(Saved data entries)

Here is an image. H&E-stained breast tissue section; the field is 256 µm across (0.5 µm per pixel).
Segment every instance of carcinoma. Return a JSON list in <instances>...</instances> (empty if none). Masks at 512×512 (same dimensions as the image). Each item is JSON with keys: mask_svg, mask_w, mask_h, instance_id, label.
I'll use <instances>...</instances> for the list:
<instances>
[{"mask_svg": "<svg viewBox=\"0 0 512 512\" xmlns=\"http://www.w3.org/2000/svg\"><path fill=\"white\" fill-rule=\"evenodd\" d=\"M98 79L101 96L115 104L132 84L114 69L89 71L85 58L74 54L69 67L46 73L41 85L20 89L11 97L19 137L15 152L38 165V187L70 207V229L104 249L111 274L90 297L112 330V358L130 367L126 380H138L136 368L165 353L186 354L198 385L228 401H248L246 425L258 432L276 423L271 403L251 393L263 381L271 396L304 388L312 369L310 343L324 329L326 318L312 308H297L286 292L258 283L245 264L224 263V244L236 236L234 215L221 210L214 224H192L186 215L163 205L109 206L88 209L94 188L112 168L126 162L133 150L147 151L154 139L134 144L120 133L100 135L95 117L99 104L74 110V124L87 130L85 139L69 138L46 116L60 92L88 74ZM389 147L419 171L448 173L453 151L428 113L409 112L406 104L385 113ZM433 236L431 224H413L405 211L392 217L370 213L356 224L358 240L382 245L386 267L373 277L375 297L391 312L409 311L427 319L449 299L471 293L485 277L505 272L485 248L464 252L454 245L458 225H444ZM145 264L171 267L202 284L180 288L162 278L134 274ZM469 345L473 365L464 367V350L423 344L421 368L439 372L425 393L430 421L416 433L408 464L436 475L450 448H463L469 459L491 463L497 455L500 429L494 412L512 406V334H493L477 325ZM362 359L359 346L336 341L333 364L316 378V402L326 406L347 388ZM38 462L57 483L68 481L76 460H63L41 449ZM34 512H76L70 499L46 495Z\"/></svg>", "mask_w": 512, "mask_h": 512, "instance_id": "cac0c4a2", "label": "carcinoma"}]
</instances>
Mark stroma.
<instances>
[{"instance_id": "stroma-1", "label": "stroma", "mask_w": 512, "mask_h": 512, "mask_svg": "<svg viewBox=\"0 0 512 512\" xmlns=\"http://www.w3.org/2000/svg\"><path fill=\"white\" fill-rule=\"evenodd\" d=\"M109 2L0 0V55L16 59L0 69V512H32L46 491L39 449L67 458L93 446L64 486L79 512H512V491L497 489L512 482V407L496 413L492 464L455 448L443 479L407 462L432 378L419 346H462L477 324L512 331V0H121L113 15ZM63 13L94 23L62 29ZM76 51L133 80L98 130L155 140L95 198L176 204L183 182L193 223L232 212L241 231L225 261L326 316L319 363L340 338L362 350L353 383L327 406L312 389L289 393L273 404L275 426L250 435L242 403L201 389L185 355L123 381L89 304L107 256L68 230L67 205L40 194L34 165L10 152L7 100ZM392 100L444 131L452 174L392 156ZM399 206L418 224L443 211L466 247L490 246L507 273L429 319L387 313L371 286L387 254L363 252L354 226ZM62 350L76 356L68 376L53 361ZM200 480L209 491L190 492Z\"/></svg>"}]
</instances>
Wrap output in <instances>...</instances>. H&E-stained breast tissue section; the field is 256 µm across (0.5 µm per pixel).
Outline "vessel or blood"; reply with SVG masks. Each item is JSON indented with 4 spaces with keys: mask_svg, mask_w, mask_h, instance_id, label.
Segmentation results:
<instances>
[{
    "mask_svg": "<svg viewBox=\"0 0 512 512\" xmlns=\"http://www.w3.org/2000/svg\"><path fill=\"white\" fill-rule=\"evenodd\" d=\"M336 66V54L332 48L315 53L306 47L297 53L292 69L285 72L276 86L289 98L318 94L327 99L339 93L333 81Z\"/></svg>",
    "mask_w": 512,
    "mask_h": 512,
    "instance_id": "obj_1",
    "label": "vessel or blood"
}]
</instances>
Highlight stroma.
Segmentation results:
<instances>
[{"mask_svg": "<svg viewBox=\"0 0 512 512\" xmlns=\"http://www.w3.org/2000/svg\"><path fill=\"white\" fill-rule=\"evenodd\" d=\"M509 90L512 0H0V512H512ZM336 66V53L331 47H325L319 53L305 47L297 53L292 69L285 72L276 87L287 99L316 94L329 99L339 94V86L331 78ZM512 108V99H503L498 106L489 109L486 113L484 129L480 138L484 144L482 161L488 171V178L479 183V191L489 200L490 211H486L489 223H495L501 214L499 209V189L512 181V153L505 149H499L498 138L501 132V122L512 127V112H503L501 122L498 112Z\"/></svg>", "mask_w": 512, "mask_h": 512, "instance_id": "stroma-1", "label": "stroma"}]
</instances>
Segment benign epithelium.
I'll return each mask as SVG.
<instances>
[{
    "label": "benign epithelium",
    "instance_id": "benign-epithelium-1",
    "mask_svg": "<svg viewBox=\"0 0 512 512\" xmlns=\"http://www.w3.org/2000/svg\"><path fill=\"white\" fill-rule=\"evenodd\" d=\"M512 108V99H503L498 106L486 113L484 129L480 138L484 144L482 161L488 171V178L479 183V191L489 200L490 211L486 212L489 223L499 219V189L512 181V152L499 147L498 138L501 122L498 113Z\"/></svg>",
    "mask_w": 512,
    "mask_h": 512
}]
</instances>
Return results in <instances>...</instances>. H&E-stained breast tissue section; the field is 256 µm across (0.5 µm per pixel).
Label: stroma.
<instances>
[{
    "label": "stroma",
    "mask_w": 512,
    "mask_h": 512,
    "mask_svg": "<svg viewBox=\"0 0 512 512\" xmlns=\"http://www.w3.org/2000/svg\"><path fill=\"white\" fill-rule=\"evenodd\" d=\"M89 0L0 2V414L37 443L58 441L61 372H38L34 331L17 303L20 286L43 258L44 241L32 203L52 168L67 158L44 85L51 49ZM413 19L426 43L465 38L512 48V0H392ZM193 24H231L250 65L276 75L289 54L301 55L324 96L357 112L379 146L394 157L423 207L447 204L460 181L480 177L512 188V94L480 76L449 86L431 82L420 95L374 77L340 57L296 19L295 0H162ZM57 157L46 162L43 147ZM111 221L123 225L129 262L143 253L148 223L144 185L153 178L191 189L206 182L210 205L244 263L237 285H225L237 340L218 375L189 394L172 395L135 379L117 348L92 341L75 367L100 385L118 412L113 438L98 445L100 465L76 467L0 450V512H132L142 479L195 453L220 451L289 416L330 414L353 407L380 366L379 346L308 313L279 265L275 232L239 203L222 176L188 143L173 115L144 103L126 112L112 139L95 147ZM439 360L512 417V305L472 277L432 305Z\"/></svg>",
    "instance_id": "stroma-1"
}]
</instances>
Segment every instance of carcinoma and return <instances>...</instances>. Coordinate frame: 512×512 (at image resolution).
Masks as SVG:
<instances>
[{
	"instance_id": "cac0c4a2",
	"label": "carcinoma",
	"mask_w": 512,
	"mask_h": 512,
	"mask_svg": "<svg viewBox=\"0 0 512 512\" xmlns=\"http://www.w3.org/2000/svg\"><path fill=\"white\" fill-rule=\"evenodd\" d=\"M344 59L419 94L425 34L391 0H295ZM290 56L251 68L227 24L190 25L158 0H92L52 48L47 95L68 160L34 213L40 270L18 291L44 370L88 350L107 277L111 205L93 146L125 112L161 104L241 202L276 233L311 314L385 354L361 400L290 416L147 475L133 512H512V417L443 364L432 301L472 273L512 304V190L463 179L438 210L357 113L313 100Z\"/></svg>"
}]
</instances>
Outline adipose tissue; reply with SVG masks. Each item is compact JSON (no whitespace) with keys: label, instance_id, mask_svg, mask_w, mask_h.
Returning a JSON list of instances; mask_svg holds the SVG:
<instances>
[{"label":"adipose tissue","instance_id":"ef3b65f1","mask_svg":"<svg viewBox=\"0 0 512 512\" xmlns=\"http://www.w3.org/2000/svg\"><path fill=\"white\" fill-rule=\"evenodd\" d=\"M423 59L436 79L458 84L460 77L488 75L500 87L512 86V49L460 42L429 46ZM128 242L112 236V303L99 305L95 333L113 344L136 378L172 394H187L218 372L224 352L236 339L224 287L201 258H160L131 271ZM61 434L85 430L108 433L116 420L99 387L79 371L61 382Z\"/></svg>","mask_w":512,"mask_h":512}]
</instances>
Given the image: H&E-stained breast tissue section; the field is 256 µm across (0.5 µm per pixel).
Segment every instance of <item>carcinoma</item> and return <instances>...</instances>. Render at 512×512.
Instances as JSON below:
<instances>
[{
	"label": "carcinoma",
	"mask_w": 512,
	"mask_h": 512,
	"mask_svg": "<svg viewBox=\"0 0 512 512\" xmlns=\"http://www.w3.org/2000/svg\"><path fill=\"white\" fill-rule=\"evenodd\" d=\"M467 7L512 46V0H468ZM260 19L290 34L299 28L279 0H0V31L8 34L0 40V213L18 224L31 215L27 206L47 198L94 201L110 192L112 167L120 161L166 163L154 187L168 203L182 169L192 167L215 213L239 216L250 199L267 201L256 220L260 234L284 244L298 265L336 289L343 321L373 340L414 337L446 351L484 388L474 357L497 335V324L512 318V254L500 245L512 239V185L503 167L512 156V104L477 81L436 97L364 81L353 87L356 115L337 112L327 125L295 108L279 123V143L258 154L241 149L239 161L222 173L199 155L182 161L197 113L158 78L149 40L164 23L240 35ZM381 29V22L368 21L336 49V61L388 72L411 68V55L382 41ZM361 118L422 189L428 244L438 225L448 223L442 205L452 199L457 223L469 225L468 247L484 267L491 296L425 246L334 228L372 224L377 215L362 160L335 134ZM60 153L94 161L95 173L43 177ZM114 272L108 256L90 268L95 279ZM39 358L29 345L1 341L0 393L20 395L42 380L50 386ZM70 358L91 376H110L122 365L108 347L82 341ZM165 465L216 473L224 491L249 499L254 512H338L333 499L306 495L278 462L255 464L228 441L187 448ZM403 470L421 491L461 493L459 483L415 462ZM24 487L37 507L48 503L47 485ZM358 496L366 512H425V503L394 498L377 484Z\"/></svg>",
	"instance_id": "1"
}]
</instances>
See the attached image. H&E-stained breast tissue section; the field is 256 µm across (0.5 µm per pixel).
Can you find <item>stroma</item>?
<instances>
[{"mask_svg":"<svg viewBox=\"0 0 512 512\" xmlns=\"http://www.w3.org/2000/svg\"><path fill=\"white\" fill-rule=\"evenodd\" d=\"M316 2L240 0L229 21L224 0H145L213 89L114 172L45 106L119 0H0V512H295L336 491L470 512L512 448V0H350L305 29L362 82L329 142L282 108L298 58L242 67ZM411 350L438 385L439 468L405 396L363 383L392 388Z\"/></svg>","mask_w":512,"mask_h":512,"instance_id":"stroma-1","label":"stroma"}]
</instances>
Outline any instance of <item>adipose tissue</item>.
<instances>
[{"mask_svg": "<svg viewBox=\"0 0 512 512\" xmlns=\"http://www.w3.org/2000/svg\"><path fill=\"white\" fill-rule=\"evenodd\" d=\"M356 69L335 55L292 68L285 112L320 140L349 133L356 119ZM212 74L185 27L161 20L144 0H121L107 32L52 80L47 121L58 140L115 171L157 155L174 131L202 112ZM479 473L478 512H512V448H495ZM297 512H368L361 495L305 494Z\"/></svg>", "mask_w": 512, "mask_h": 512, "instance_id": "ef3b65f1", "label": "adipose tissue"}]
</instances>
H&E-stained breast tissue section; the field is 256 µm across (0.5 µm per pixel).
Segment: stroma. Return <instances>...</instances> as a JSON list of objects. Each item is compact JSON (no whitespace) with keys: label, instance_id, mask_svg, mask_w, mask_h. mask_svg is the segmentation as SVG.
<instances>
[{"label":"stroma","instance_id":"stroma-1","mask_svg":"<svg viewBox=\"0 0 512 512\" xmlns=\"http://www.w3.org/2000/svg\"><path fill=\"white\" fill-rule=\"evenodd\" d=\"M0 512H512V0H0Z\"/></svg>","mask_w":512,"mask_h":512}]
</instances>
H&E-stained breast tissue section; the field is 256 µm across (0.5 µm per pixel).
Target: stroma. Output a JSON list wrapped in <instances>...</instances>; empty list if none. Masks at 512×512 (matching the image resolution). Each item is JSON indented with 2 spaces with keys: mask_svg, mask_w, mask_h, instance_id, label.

## Task directions
Identify each line in the entries with the word "stained" and copy it.

## Exercise output
Here is an image. H&E-stained breast tissue section; the field is 256 µm across (0.5 µm per pixel).
Wrap output in <instances>...</instances>. H&E-stained breast tissue section; the field is 256 µm across (0.5 µm per pixel).
Return results in <instances>...</instances>. H&E-stained breast tissue section; the field is 256 µm across (0.5 µm per pixel).
Given the image: H&E-stained breast tissue section; the field is 256 µm across (0.5 µm per pixel).
See the attached image. H&E-stained breast tissue section; the field is 256 µm across (0.5 µm per pixel).
H&E-stained breast tissue section; the field is 256 µm across (0.5 µm per pixel).
H&E-stained breast tissue section; the field is 256 µm across (0.5 µm per pixel).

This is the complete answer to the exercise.